Task to complete>
Nothing but the lines from the one that contains "added: turquoise pyramid (228 179)" through the end of the data should be reproduced, and each must match exactly.

Given material>
____
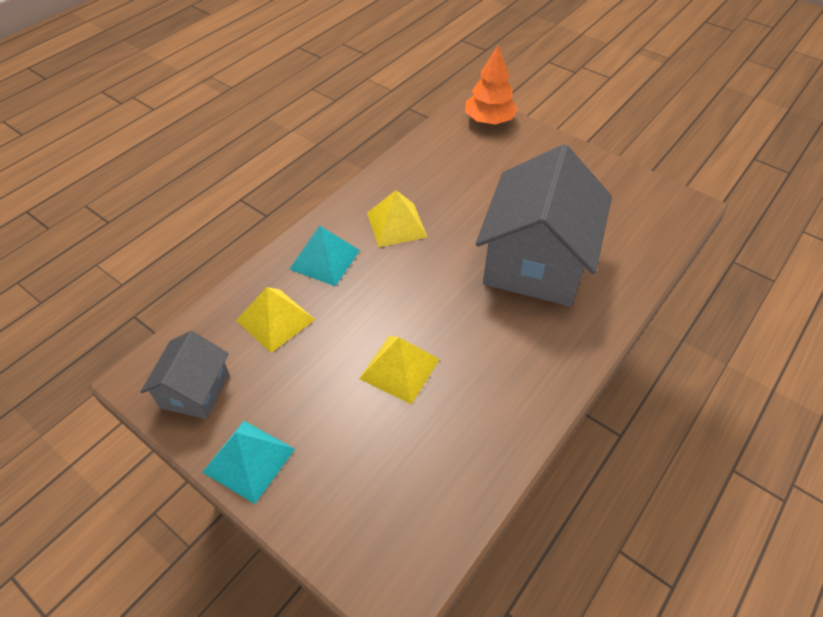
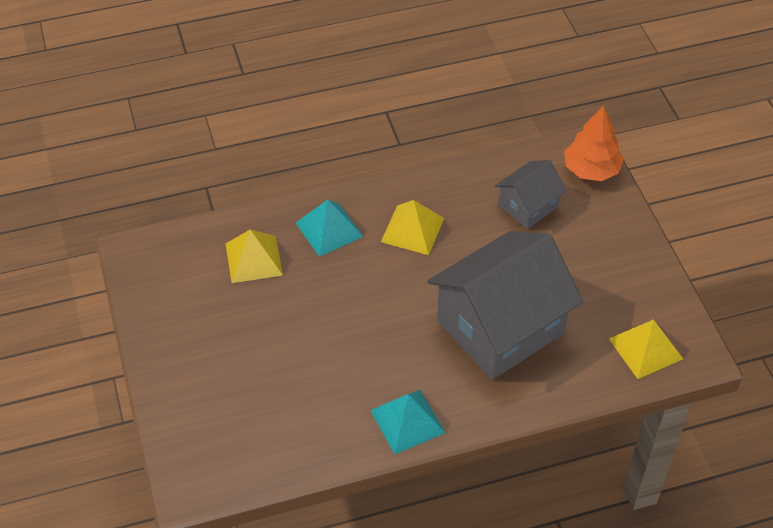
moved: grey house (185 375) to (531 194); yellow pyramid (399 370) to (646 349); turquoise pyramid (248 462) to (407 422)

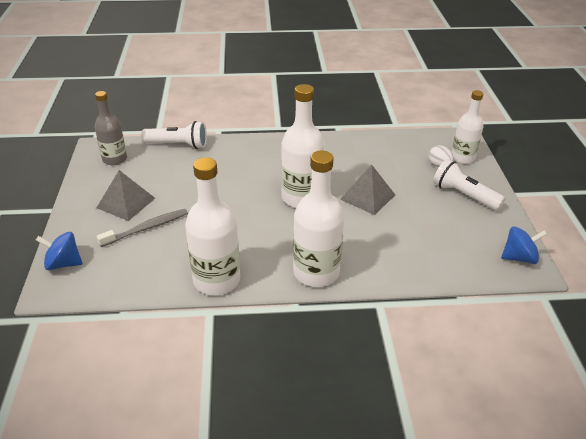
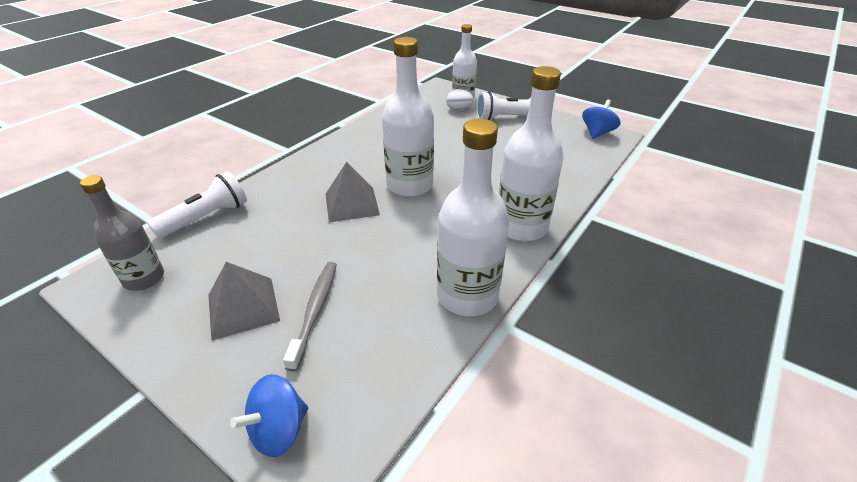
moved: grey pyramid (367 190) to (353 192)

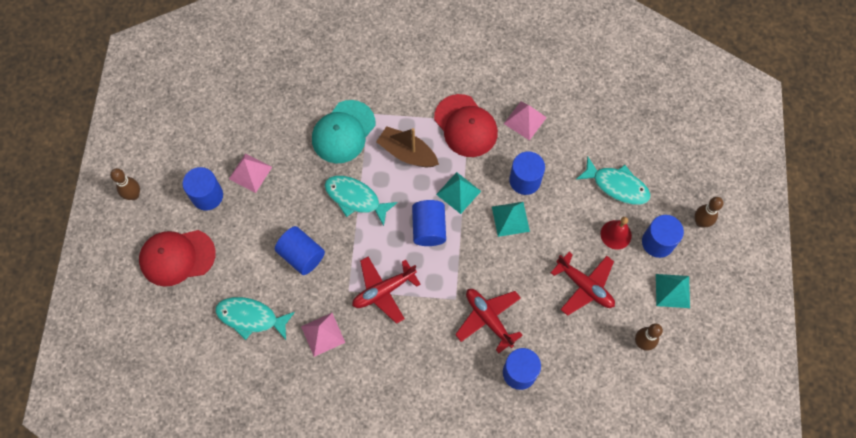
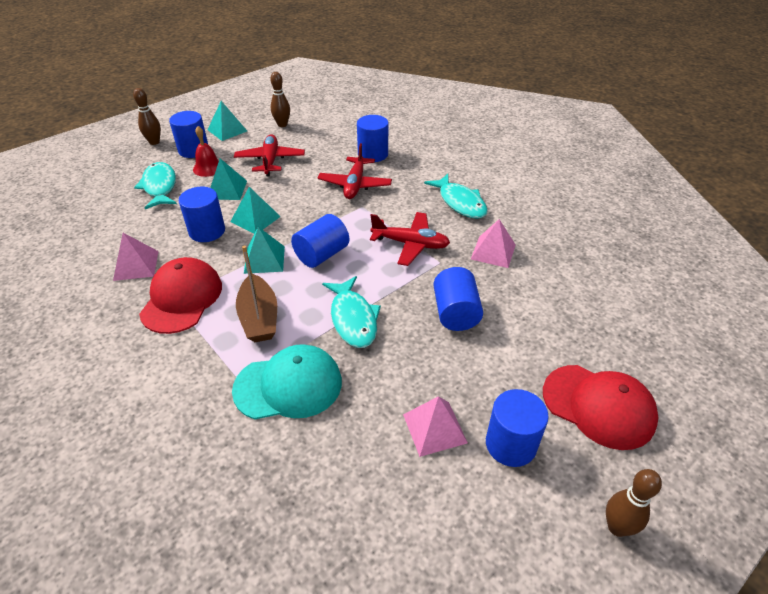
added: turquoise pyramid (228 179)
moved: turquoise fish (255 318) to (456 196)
____
Reply>
added: turquoise pyramid (228 179)
moved: turquoise fish (255 318) to (456 196)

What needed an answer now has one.